◆ EXERCISE REQUIREMENTS: The reply is to be an exact repetition of the entries that follow, with each picture left out.

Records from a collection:
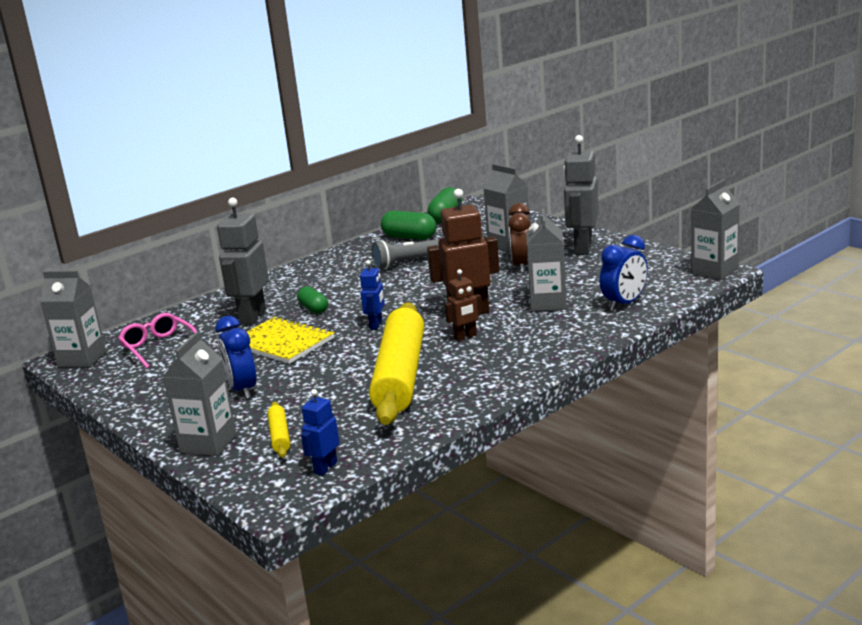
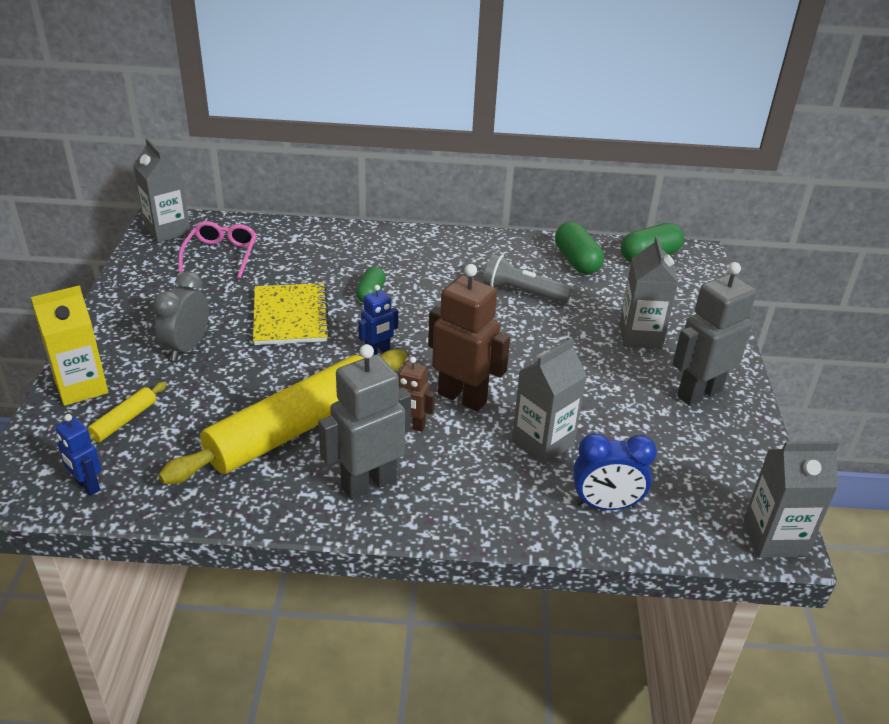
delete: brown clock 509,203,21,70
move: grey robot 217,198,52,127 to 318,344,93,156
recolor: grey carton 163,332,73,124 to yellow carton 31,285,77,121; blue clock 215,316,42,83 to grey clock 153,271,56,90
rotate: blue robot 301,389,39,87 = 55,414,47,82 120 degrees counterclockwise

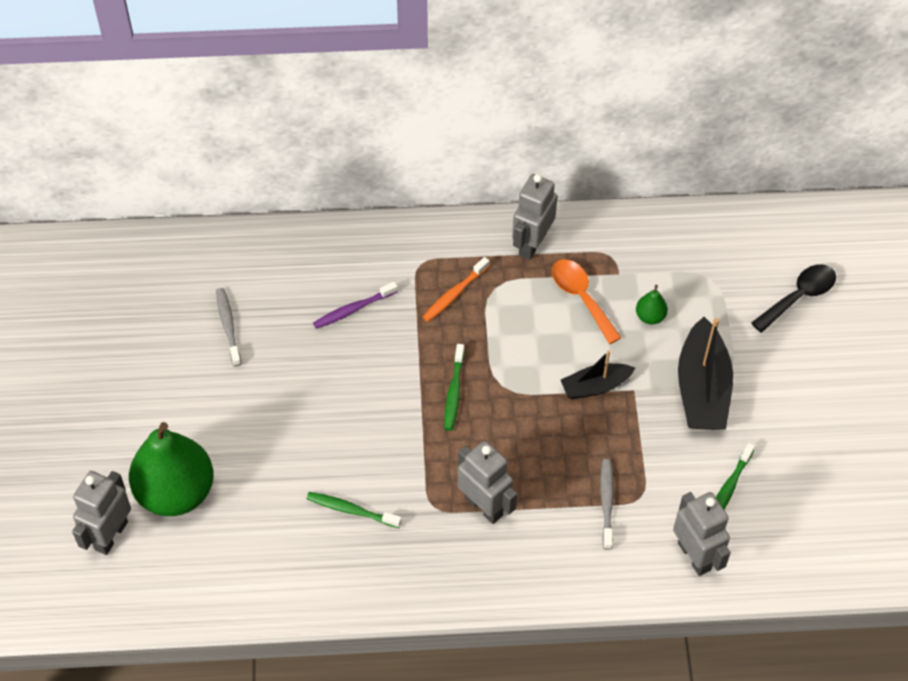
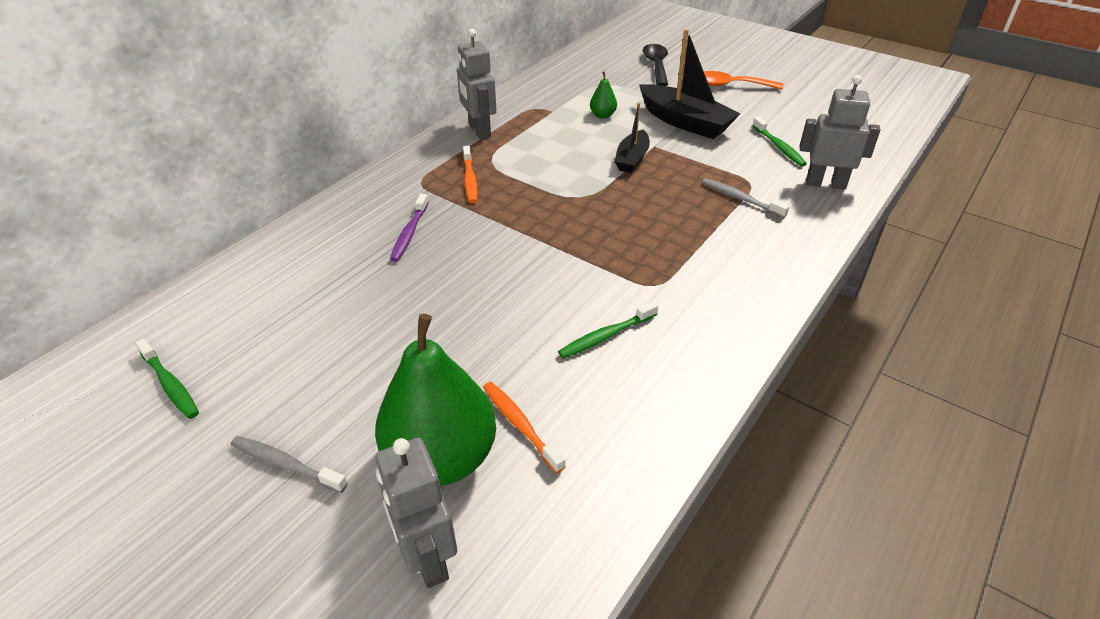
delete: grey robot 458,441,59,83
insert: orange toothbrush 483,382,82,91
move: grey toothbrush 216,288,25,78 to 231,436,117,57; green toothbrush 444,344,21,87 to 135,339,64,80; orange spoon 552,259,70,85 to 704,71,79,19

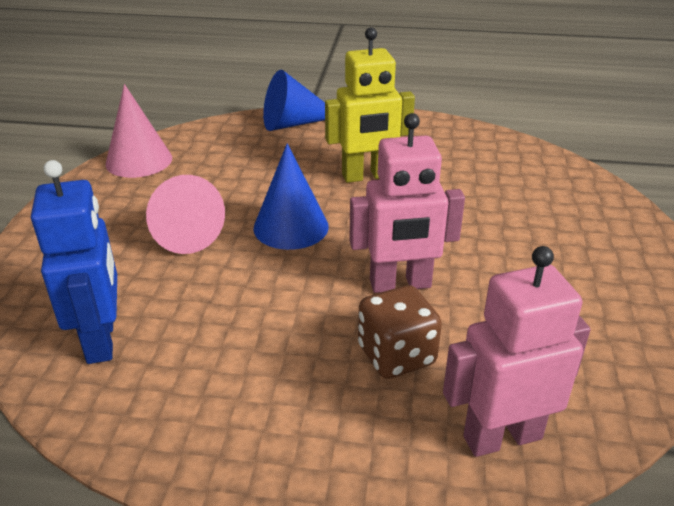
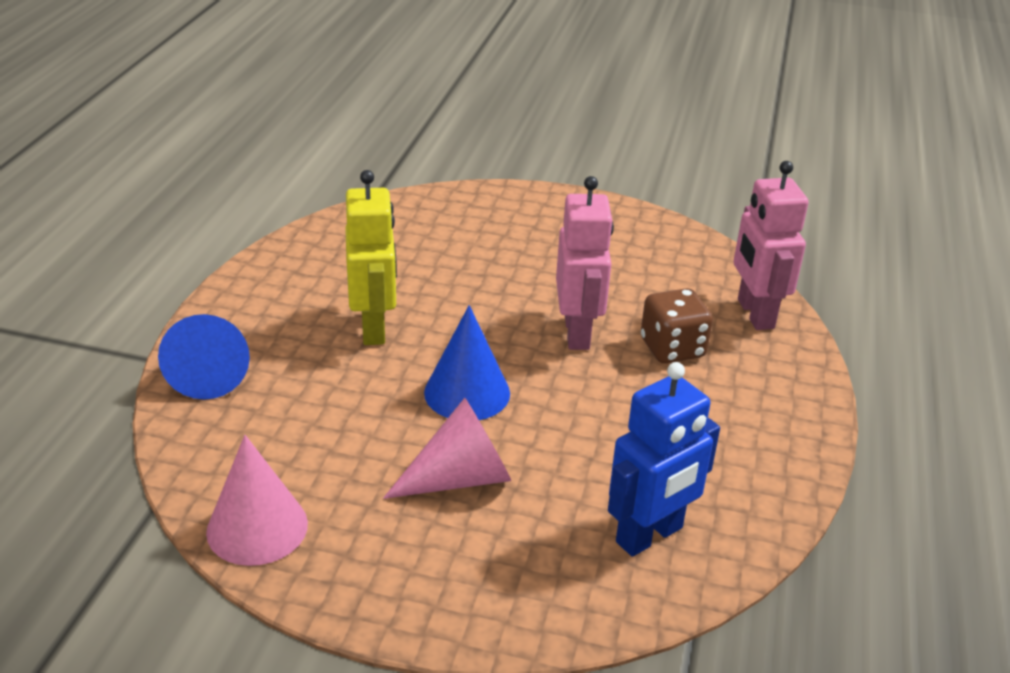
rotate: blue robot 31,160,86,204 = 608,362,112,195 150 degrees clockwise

◆ RESPONSE FOR THIS EXERCISE:
delete: brown clock 509,203,21,70
move: grey robot 217,198,52,127 to 318,344,93,156
recolor: grey carton 163,332,73,124 to yellow carton 31,285,77,121; blue clock 215,316,42,83 to grey clock 153,271,56,90
rotate: blue robot 301,389,39,87 = 55,414,47,82 120 degrees counterclockwise

delete: grey robot 458,441,59,83
insert: orange toothbrush 483,382,82,91
move: grey toothbrush 216,288,25,78 to 231,436,117,57; green toothbrush 444,344,21,87 to 135,339,64,80; orange spoon 552,259,70,85 to 704,71,79,19

rotate: blue robot 31,160,86,204 = 608,362,112,195 150 degrees clockwise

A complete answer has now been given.